How to complete this task: Among the lines below, list those containing the string "coffee".

- - -

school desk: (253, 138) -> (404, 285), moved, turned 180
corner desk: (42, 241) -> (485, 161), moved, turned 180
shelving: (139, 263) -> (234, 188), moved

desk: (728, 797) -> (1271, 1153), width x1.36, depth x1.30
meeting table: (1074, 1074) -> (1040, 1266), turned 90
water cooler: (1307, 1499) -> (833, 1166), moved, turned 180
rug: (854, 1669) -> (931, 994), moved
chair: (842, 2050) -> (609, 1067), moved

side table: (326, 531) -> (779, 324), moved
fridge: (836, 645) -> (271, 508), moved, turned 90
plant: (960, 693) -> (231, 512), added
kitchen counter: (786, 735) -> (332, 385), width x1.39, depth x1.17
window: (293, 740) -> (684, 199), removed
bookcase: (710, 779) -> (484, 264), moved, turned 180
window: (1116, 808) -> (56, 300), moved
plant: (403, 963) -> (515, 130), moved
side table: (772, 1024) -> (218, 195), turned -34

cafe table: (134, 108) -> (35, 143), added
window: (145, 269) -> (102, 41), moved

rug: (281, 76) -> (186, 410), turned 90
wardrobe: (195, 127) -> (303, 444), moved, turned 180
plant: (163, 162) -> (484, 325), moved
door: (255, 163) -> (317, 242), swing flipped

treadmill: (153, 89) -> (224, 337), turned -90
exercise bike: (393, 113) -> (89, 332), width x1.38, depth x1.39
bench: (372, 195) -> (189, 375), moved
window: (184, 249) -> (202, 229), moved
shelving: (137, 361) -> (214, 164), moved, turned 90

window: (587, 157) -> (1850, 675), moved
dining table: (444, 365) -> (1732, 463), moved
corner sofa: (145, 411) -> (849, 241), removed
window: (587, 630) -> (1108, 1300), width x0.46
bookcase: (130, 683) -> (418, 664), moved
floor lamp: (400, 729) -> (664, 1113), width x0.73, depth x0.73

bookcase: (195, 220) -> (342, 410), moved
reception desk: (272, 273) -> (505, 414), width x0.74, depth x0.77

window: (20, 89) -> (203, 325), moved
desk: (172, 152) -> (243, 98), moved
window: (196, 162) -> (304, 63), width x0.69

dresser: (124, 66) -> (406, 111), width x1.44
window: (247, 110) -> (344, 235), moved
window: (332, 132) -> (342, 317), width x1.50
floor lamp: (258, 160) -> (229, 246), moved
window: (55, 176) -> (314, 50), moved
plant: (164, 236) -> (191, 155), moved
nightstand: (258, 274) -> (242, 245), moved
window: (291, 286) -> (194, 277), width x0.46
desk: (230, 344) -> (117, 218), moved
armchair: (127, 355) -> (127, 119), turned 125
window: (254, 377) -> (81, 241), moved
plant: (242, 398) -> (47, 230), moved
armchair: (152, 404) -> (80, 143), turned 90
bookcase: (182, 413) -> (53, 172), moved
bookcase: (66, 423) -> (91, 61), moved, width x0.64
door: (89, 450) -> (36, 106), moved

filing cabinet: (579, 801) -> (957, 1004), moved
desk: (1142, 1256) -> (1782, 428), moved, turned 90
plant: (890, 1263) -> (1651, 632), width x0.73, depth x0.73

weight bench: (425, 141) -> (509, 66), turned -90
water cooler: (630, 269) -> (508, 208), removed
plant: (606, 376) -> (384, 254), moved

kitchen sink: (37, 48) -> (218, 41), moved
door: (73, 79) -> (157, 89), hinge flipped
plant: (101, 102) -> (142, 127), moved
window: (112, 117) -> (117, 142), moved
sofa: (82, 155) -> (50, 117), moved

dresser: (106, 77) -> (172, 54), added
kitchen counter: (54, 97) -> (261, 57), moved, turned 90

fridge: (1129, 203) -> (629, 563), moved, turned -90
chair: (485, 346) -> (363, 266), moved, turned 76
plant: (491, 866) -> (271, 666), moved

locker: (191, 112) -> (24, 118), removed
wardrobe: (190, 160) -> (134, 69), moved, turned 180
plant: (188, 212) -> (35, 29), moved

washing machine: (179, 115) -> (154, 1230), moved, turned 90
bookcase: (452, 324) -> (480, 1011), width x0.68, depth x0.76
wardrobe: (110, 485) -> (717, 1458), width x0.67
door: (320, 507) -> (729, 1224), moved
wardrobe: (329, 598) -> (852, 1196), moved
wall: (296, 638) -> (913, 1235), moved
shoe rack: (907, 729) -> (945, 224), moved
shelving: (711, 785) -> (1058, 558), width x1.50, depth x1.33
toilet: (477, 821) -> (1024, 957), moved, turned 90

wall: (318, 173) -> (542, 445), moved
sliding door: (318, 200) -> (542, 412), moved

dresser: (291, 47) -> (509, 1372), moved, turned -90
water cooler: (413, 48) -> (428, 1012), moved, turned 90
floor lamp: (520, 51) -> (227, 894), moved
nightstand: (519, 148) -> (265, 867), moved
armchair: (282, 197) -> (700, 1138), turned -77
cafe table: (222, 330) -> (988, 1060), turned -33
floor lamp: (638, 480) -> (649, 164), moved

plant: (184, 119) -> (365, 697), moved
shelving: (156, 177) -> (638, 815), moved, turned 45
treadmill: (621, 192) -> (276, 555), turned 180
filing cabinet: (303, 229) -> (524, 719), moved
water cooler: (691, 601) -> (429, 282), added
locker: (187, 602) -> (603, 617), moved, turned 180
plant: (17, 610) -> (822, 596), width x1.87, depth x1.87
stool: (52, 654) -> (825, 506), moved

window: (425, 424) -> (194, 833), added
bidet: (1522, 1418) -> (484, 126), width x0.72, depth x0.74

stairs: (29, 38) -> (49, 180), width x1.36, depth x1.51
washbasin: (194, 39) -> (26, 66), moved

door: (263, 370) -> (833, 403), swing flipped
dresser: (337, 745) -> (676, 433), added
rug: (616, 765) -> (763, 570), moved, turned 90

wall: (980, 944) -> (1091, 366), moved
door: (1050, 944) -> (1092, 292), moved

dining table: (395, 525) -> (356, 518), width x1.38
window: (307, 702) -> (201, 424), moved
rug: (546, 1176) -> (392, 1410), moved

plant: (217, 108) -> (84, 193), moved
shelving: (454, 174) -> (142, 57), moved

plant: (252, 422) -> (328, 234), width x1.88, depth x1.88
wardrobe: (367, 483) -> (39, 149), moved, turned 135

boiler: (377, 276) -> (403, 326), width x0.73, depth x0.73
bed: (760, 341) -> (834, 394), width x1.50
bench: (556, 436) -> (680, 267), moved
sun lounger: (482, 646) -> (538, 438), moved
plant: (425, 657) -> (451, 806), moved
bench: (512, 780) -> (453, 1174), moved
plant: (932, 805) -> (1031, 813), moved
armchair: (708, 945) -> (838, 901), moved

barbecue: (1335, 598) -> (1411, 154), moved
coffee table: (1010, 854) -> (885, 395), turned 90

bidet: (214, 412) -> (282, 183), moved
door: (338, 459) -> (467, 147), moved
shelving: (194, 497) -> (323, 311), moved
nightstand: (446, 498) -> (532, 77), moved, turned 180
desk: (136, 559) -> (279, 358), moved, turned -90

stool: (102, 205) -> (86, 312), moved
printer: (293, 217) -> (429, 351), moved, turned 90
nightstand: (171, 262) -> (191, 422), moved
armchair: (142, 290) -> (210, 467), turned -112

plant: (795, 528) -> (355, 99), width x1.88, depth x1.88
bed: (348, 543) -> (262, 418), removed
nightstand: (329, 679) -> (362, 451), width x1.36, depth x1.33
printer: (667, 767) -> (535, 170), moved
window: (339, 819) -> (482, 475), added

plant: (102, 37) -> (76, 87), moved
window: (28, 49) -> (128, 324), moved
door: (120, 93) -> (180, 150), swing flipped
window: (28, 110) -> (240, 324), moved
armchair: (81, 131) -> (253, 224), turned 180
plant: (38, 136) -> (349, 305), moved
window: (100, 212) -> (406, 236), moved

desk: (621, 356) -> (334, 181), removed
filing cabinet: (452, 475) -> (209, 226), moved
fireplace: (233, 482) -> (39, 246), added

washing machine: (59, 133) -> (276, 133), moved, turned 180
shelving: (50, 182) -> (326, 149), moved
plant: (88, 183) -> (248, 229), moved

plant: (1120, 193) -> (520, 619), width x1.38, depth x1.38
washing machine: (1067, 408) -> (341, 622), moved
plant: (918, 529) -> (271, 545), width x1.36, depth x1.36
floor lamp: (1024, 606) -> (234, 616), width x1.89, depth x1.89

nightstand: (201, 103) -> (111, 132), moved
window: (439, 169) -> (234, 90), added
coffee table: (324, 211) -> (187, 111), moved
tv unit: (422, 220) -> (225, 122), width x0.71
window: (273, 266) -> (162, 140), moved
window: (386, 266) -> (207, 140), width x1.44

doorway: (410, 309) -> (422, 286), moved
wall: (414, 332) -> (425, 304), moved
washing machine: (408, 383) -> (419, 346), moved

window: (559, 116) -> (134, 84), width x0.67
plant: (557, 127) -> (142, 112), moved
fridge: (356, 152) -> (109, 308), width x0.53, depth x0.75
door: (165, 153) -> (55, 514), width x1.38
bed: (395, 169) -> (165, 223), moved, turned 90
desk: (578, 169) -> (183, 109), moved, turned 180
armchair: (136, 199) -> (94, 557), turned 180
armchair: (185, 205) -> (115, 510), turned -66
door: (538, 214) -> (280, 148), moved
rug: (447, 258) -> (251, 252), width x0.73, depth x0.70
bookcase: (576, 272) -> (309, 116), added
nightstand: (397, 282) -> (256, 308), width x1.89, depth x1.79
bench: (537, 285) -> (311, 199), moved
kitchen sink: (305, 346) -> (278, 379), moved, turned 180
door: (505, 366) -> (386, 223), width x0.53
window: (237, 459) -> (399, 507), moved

- - -

Exercise result:
coffee table: (1010, 854) -> (885, 395), turned 90
coffee table: (324, 211) -> (187, 111), moved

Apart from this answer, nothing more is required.